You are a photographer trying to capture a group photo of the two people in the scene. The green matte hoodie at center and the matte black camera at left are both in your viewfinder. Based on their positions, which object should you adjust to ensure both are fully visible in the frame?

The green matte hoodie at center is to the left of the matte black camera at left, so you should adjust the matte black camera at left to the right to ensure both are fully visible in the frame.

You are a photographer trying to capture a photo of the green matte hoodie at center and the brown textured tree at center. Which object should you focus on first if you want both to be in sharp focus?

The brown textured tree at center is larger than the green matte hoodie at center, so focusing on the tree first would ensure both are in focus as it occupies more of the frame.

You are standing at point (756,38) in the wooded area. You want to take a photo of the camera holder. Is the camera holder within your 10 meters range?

_What is required_
How many lines of the data above contain the string "want", with case counting? Reply with the number alone.

_Exercise response_
2